Exercise: Transcribe word for word the lines below from the line with "pink tile D3 level 1 -> pink tile A4 level 1" through the line with "pink plate H9", ends included.

Input:

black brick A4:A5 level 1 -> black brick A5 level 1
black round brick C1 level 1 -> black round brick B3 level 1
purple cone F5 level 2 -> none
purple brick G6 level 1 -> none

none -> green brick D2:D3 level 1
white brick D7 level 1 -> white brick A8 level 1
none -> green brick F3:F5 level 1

...

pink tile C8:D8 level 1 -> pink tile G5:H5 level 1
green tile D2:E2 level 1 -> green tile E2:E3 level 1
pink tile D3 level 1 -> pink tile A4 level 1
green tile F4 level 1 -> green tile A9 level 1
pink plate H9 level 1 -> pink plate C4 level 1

Output below:
pink tile D3 level 1 -> pink tile A4 level 1
green tile F4 level 1 -> green tile A9 level 1
pink plate H9 level 1 -> pink plate C4 level 1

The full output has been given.